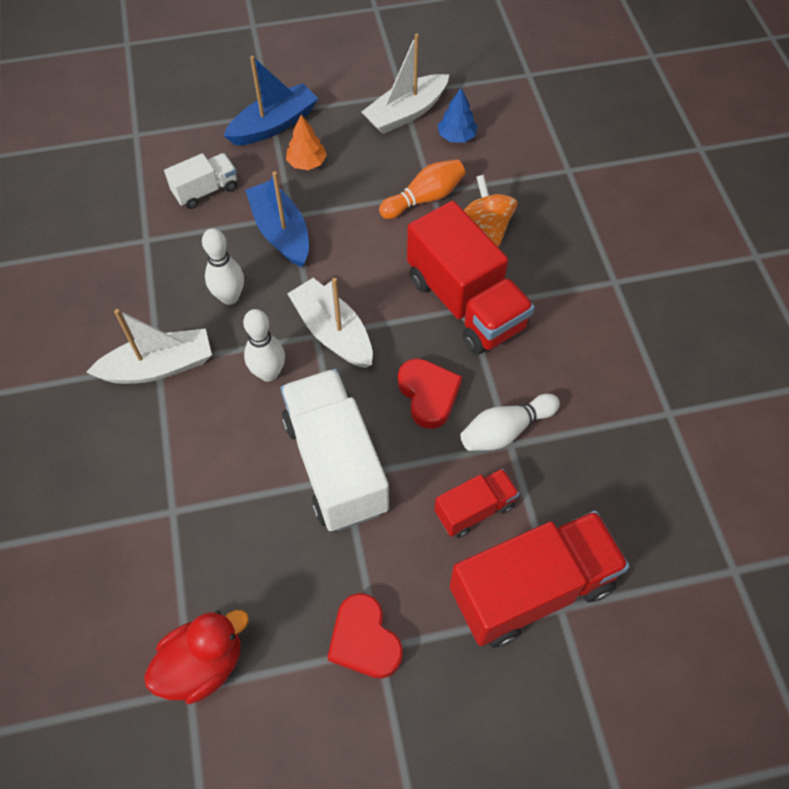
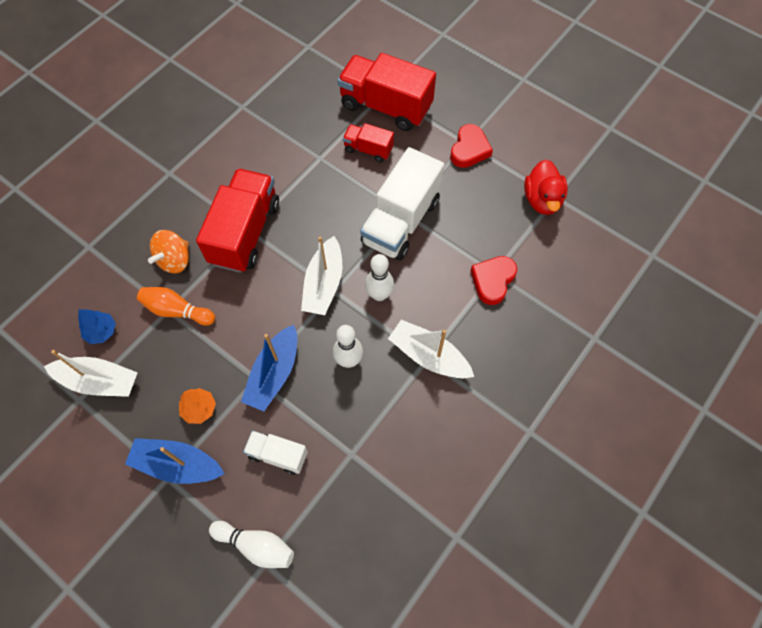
camera: 130 degrees left, 5 degrees up
(203, 664) = (542, 200): red duck -> red duck turned 105 degrees counterclockwise
(428, 395) = (322, 210): red heart -> red heart (493, 281)
(505, 430) = (313, 164): white bowling pin -> white bowling pin (256, 545)

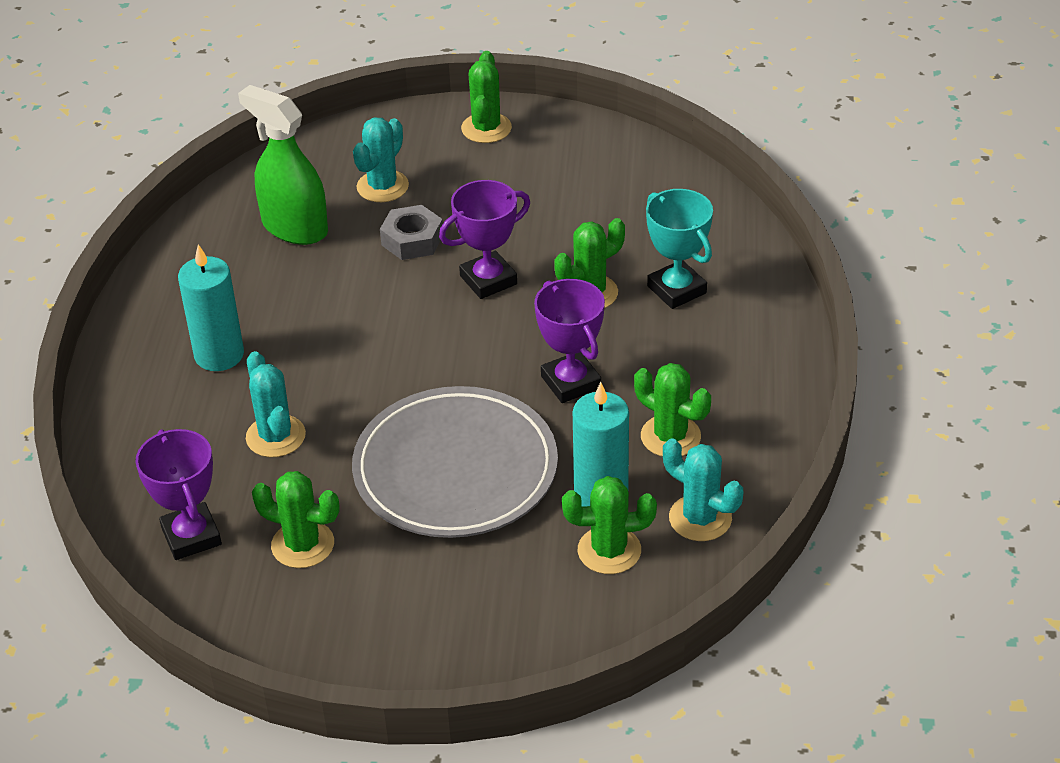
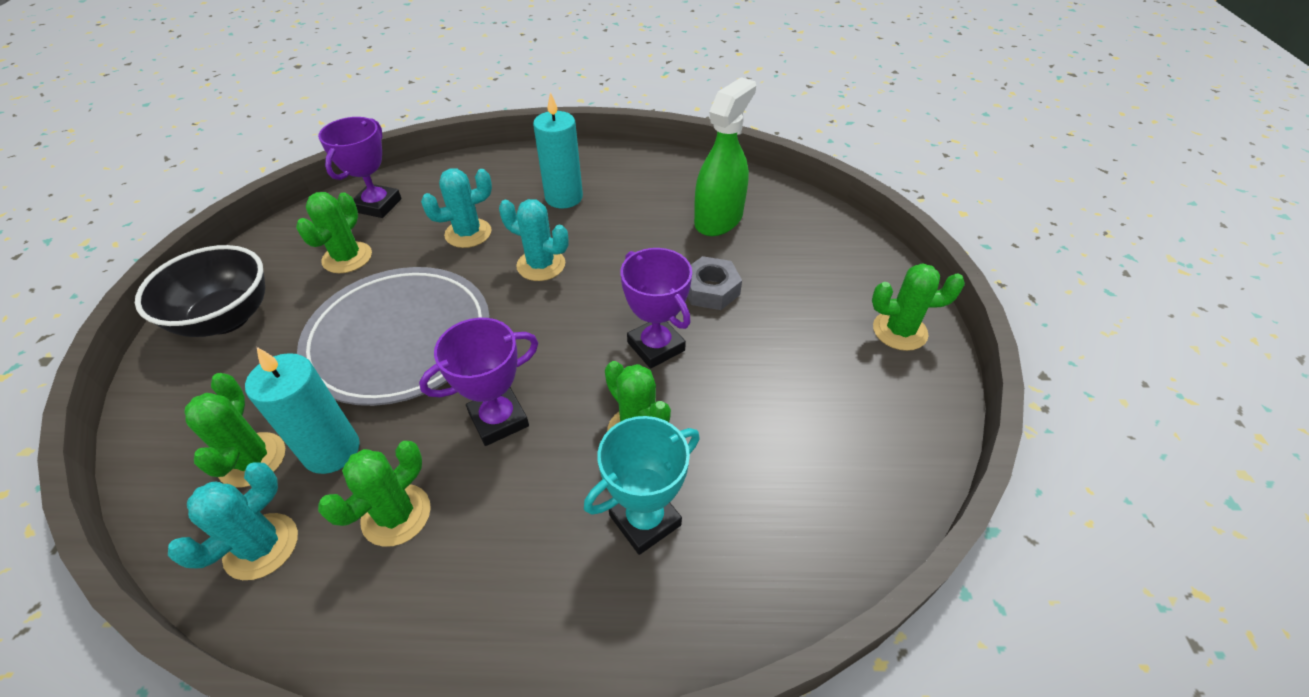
camera: 85 degrees right, 5 degrees up
(191, 536) = (378, 205): purple trophy -> purple trophy turned 45 degrees counterclockwise
(382, 186) = (785, 265): turquoise cactus -> turquoise cactus (541, 265)
(400, 635) = (226, 318): none -> black bowl

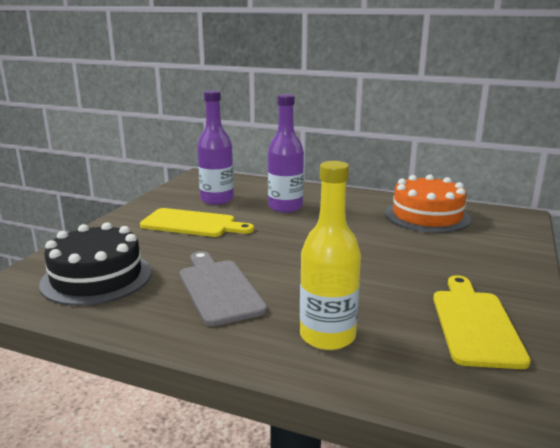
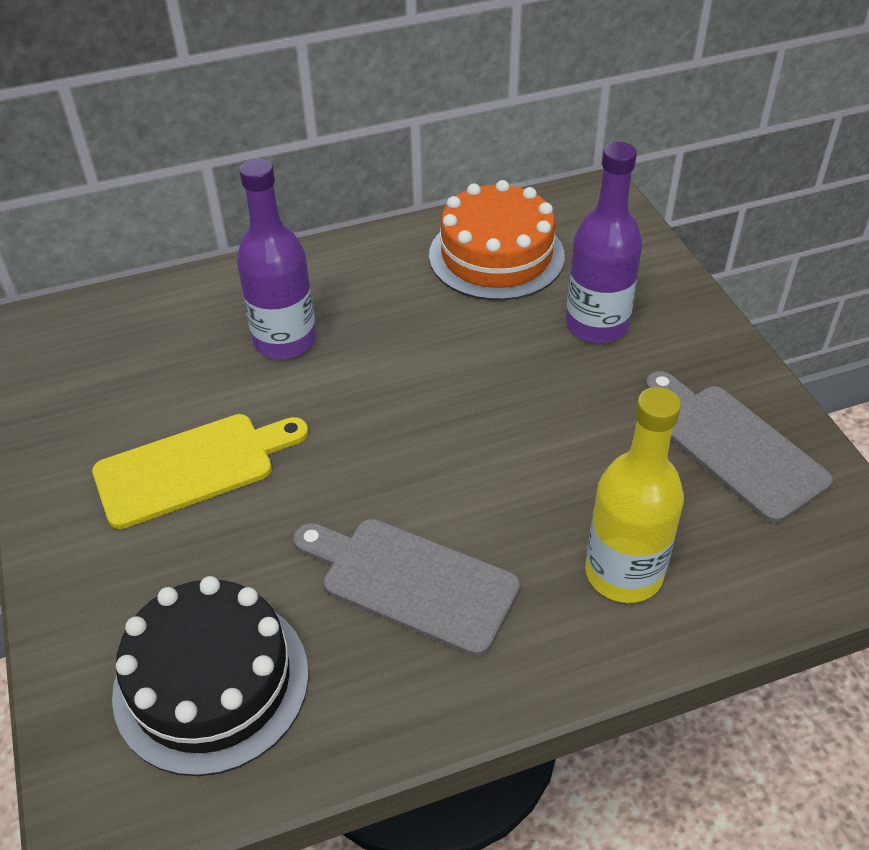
camera: 40 degrees left, 25 degrees up
(217, 199) = (151, 381): purple bottle -> purple bottle (596, 325)
(474, 324) = (734, 447): yellow cutting board -> grey cutting board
★ ★ ★ ★ ★
Your objective: Say, as a number only, how many lines of the data contain "camera".

Solved problem: 3